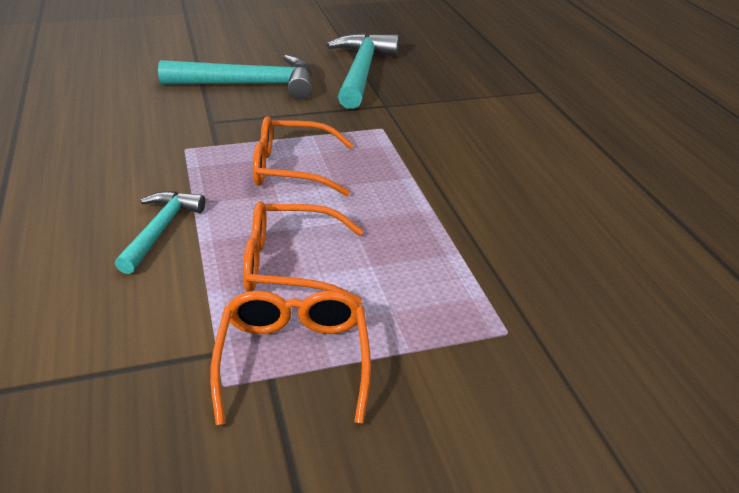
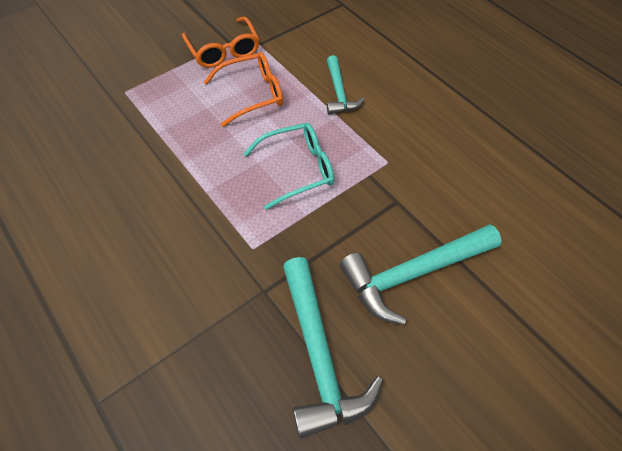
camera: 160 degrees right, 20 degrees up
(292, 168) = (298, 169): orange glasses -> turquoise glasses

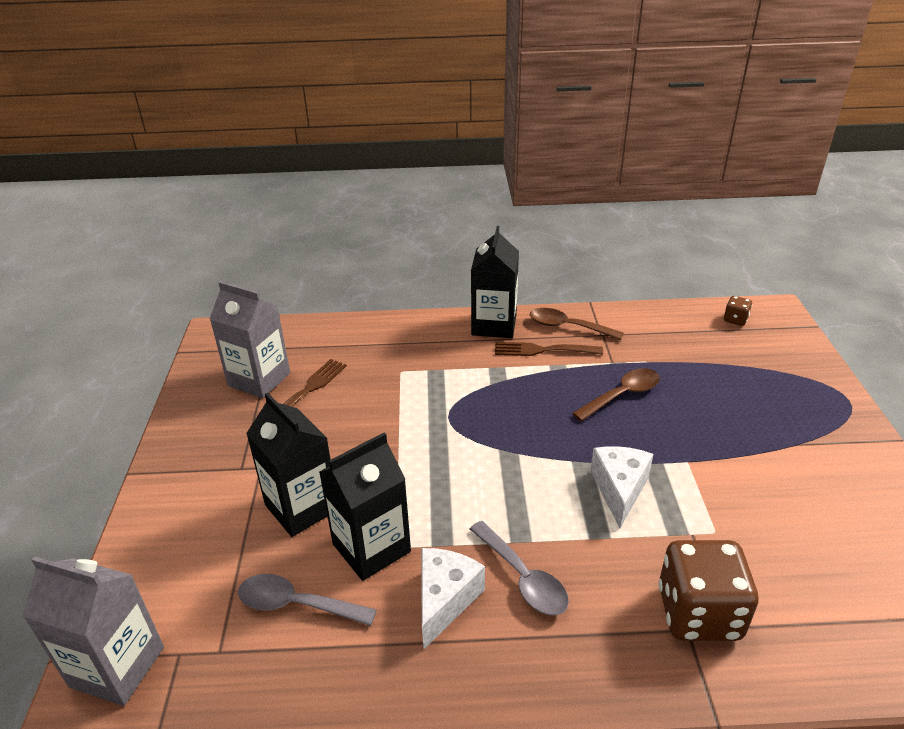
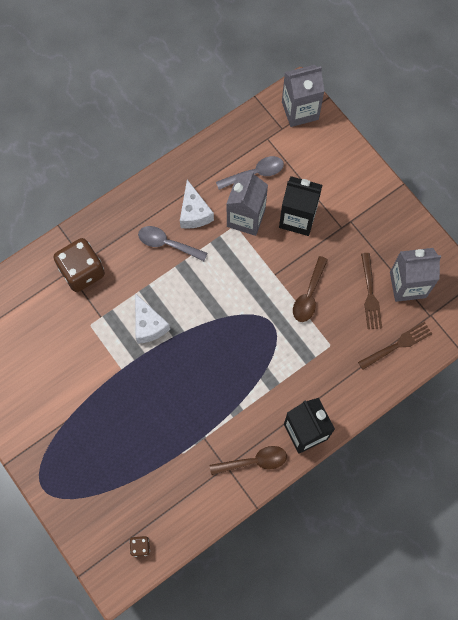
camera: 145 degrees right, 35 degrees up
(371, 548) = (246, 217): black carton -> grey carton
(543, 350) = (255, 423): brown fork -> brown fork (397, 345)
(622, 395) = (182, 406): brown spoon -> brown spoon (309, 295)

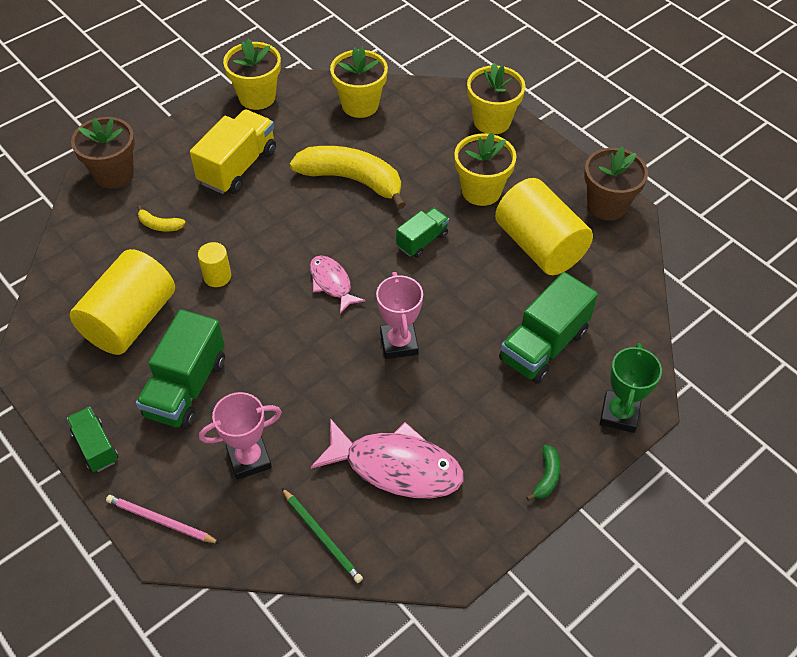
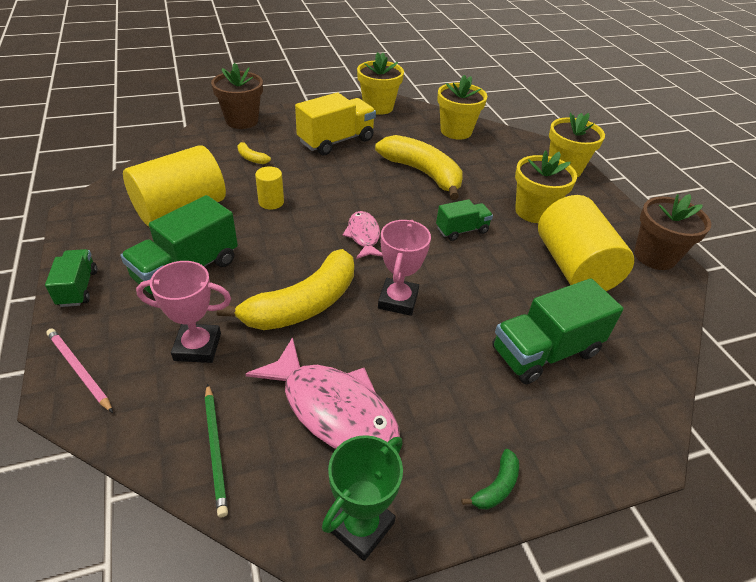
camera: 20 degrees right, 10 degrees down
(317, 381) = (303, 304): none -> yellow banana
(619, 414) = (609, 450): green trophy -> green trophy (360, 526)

» Problem: The material above holds pictures; leave them out and set down exactly the lines from the line with "(292, 168) = (298, 169): orange" to the line with "camera: 20 degrees right, 10 degrees down", both included.

» Expected answer:
(292, 168) = (298, 169): orange glasses -> turquoise glasses

camera: 145 degrees right, 35 degrees up
(371, 548) = (246, 217): black carton -> grey carton
(543, 350) = (255, 423): brown fork -> brown fork (397, 345)
(622, 395) = (182, 406): brown spoon -> brown spoon (309, 295)

camera: 20 degrees right, 10 degrees down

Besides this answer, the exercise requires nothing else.